#### [Stored entries]

------

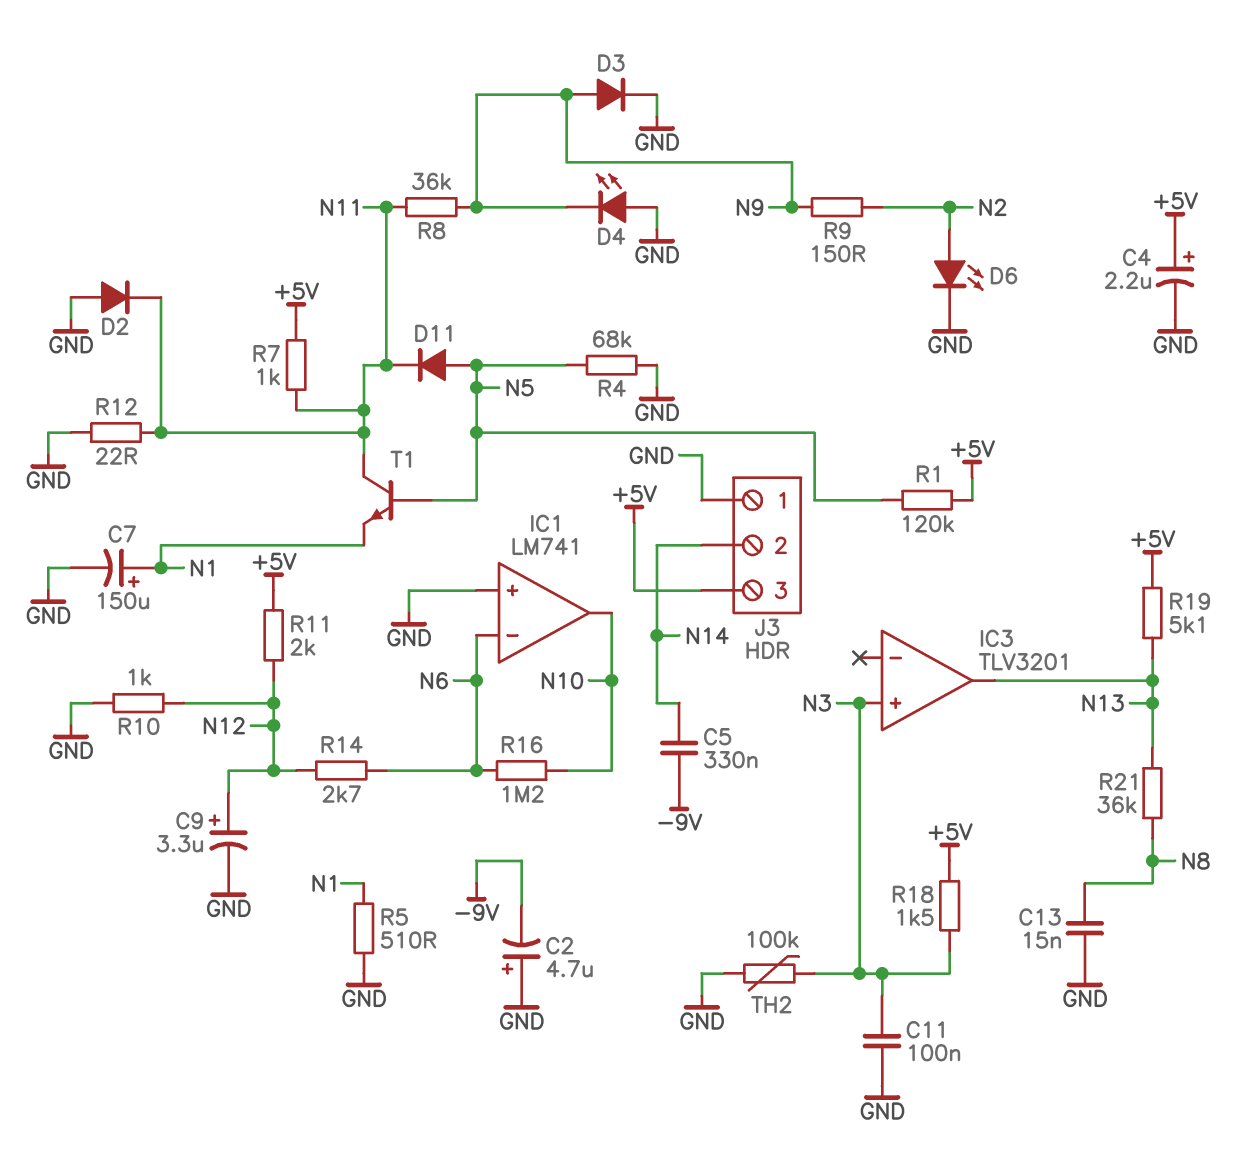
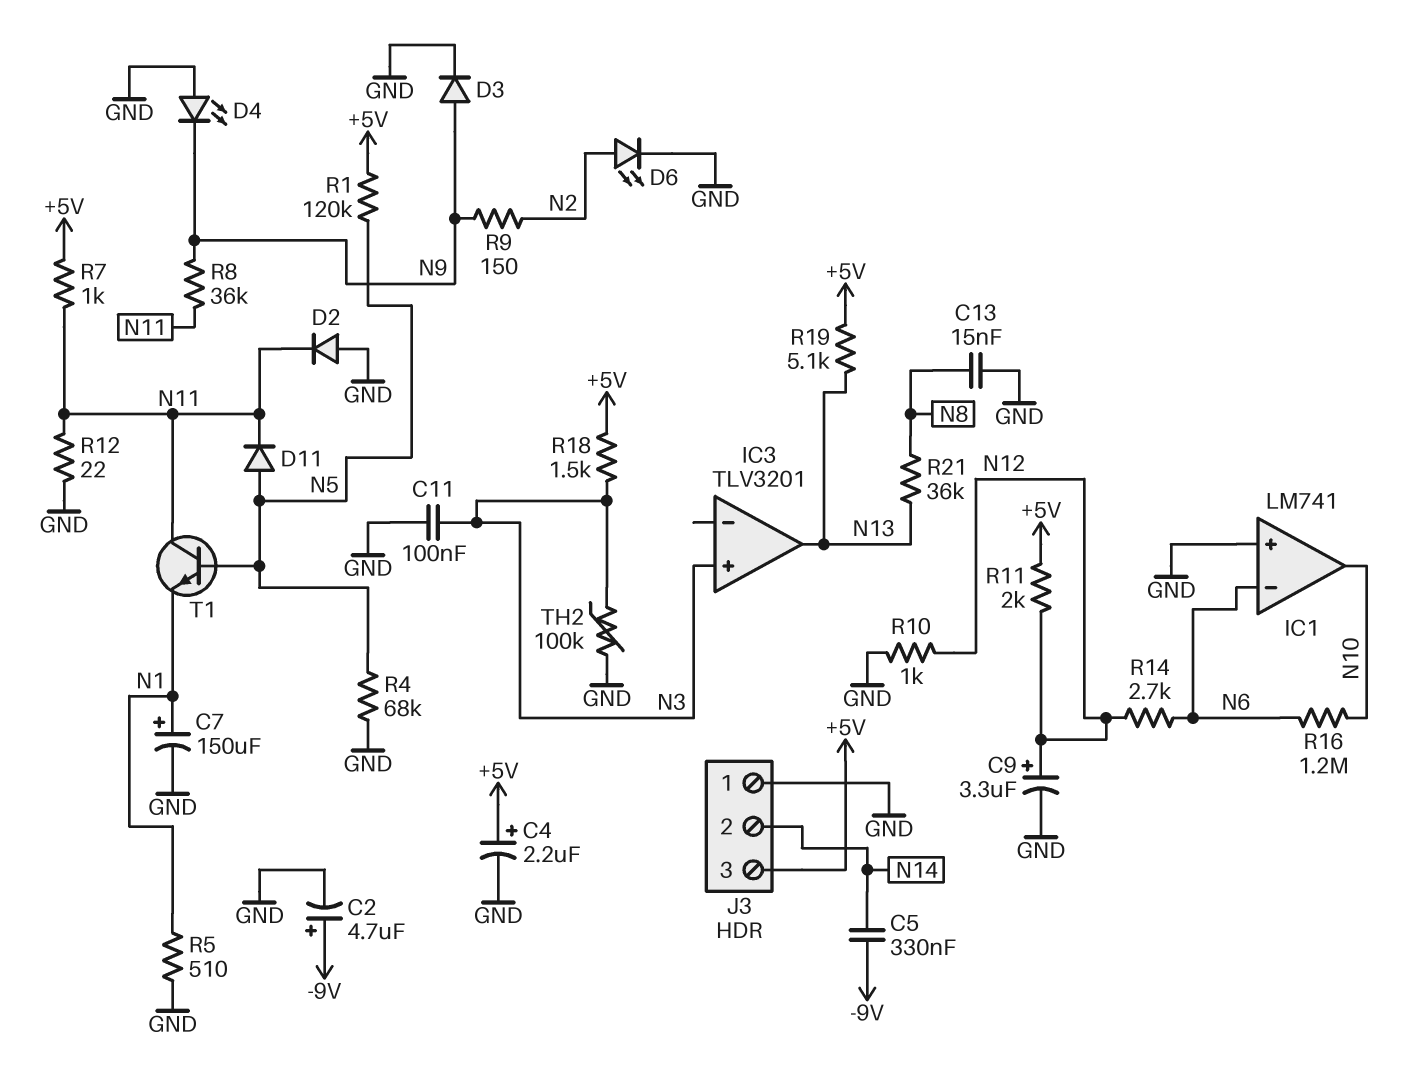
C2: 4.7uF (plus GND, minus -9V) -> 4.7uF (plus -9V, minus GND)

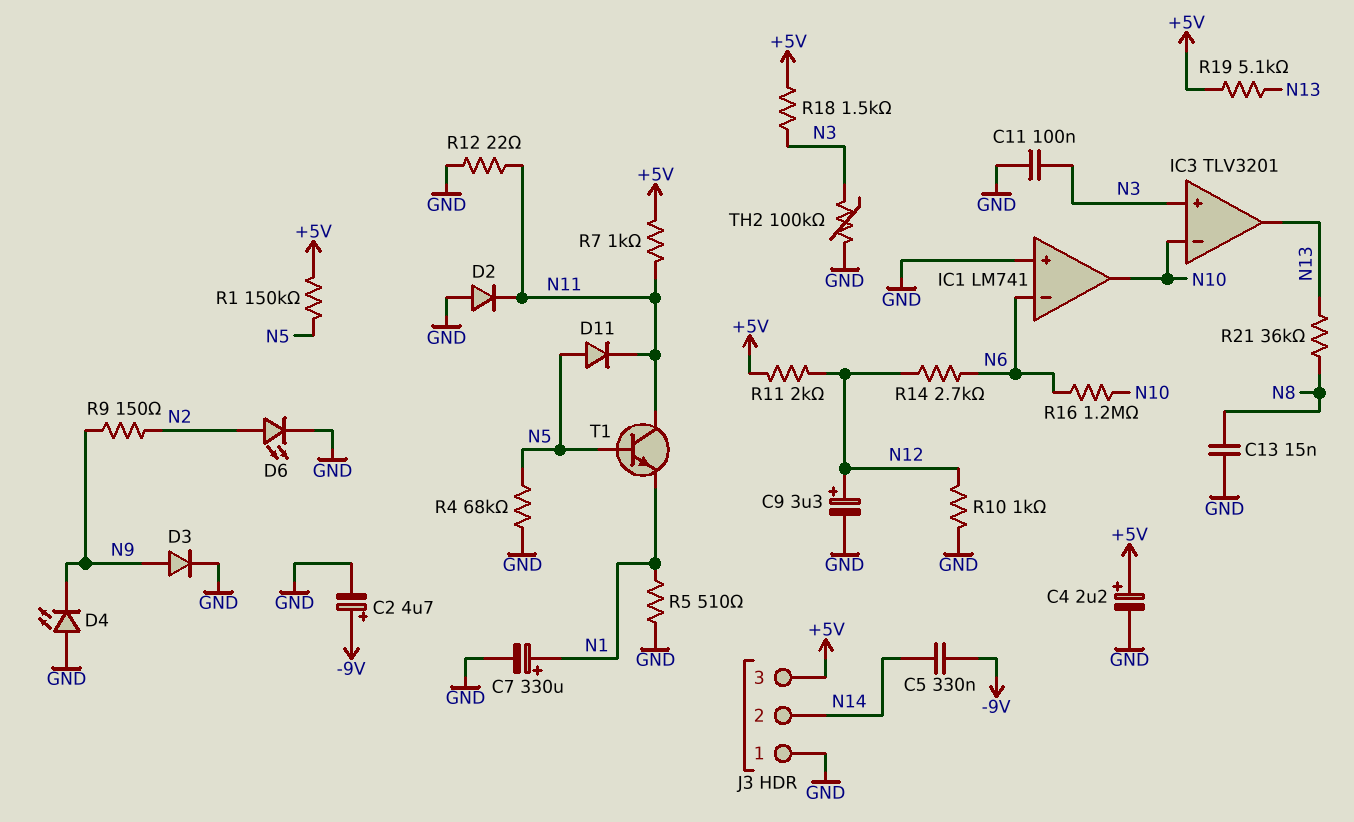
C7: 150uF (plus N1, minus GND) -> 330uF (plus N1, minus GND)
IC3 pin in-: none -> N10
R1: 120k (+5V, N5) -> 150k (+5V, N5)
R8: 36k (N9, N11) -> none

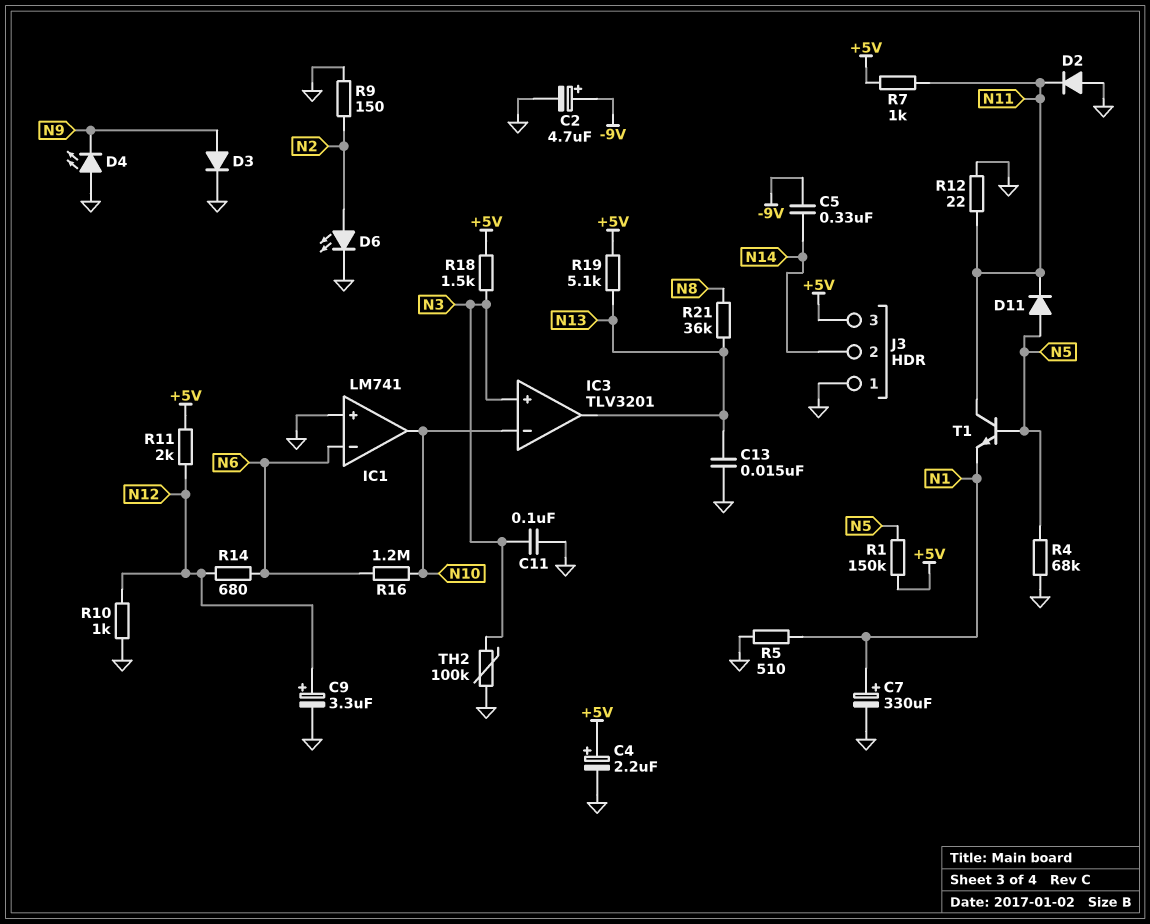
C13: 15nF (GND, N8) -> 15nF (GND, N13)
R9: 150 (N2, N9) -> 150 (GND, N2)
R14: 2.7k (N6, N12) -> 680 (N6, N12)

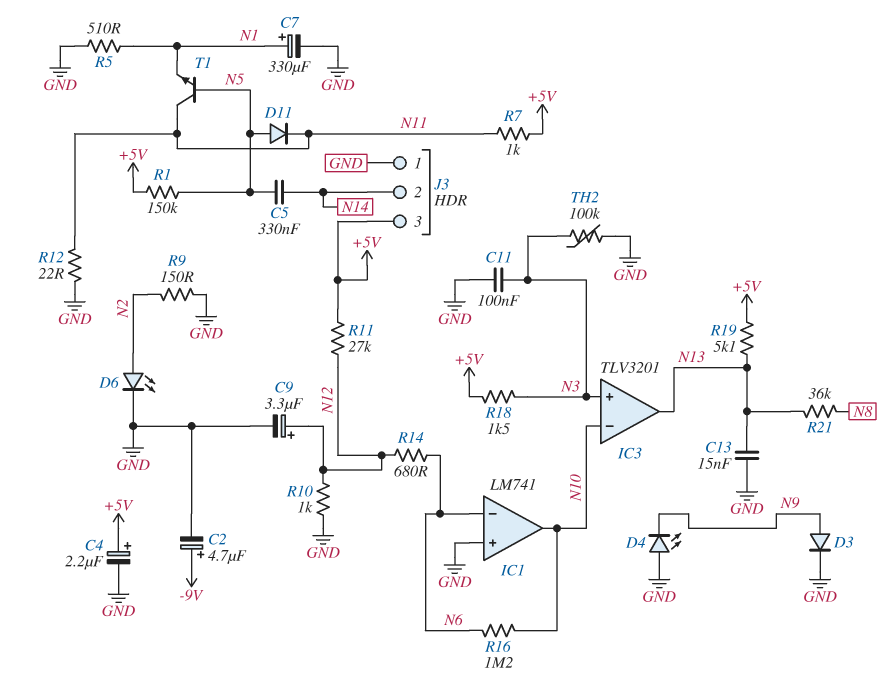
C5: 330nF (-9V, N14) -> 330nF (N5, N14)
D2: diode (A GND, K N11) -> none
R4: 68k (GND, N5) -> none
R11: 2k (+5V, N12) -> 27k (+5V, N12)

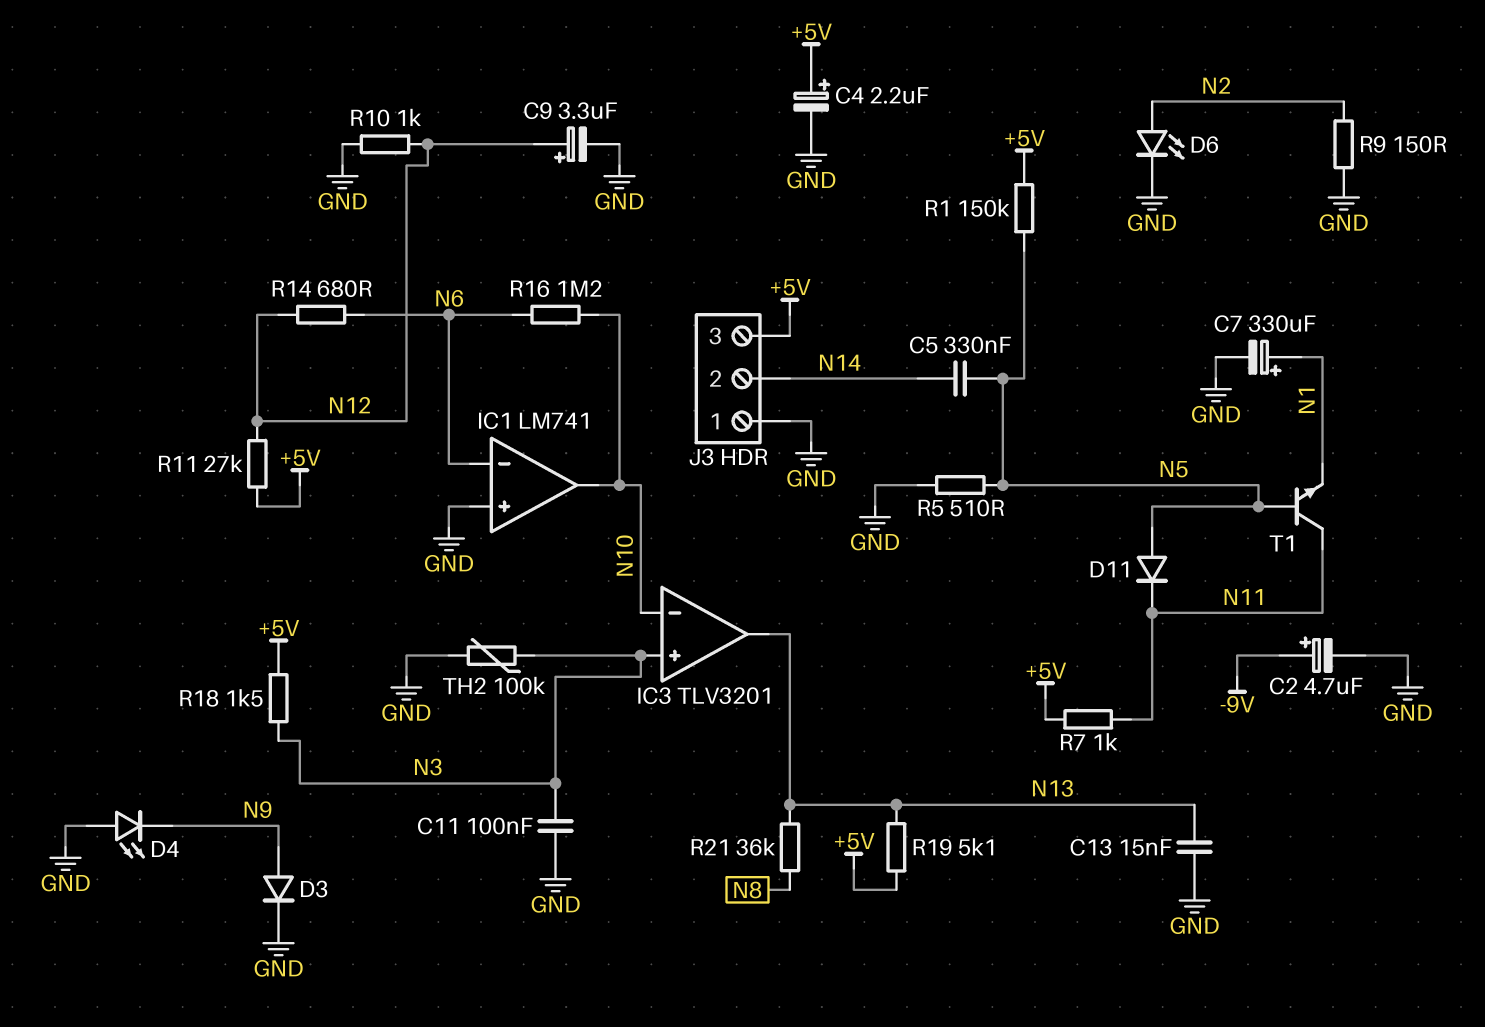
R5: 510 (GND, N1) -> 510 (GND, N5)
R12: 22 (GND, N11) -> none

------

Transcription of the lines from the one with "R14: 2.7k (N6, N12) -> 680 (N6, N12)" through the end of the entries is required, exact and with no pictures.

#### [Output of the task]
R14: 2.7k (N6, N12) -> 680 (N6, N12)

C5: 330nF (-9V, N14) -> 330nF (N5, N14)
D2: diode (A GND, K N11) -> none
R4: 68k (GND, N5) -> none
R11: 2k (+5V, N12) -> 27k (+5V, N12)

R5: 510 (GND, N1) -> 510 (GND, N5)
R12: 22 (GND, N11) -> none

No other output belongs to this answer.